● **DATA EXCERPTS**
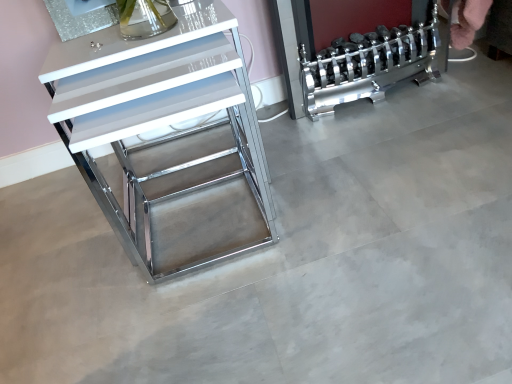
Question: From a real-world perspective, is white glossy drawer at left above or below chrome metallic dumbbell rack at right?

Choices:
 (A) below
 (B) above

Answer: (B)

Question: Do you think white glossy drawer at left is within chrome metallic dumbbell rack at right, or outside of it?

Choices:
 (A) inside
 (B) outside

Answer: (B)

Question: In the image, is white glossy drawer at left positioned in front of or behind chrome metallic dumbbell rack at right?

Choices:
 (A) front
 (B) behind

Answer: (A)

Question: Does point (432, 28) appear closer or farther from the camera than point (207, 200)?

Choices:
 (A) closer
 (B) farther

Answer: (B)

Question: In terms of width, does chrome metallic dumbbell rack at right look wider or thinner when compared to white glossy drawer at left?

Choices:
 (A) wide
 (B) thin

Answer: (B)

Question: In terms of size, does chrome metallic dumbbell rack at right appear bigger or smaller than white glossy drawer at left?

Choices:
 (A) small
 (B) big

Answer: (A)

Question: Would you say chrome metallic dumbbell rack at right is inside or outside white glossy drawer at left?

Choices:
 (A) outside
 (B) inside

Answer: (A)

● **WHAT YOU ARE ASKED TO DO**
Copy out all of the data above word for word, omitting the picture.

● **TASK RESULT**
Question: From a real-world perspective, is white glossy drawer at left above or below chrome metallic dumbbell rack at right?

Choices:
 (A) below
 (B) above

Answer: (B)

Question: Do you think white glossy drawer at left is within chrome metallic dumbbell rack at right, or outside of it?

Choices:
 (A) inside
 (B) outside

Answer: (B)

Question: In the image, is white glossy drawer at left positioned in front of or behind chrome metallic dumbbell rack at right?

Choices:
 (A) front
 (B) behind

Answer: (A)

Question: Does point (432, 28) appear closer or farther from the camera than point (207, 200)?

Choices:
 (A) closer
 (B) farther

Answer: (B)

Question: In terms of width, does chrome metallic dumbbell rack at right look wider or thinner when compared to white glossy drawer at left?

Choices:
 (A) wide
 (B) thin

Answer: (B)

Question: In terms of size, does chrome metallic dumbbell rack at right appear bigger or smaller than white glossy drawer at left?

Choices:
 (A) small
 (B) big

Answer: (A)

Question: Would you say chrome metallic dumbbell rack at right is inside or outside white glossy drawer at left?

Choices:
 (A) outside
 (B) inside

Answer: (A)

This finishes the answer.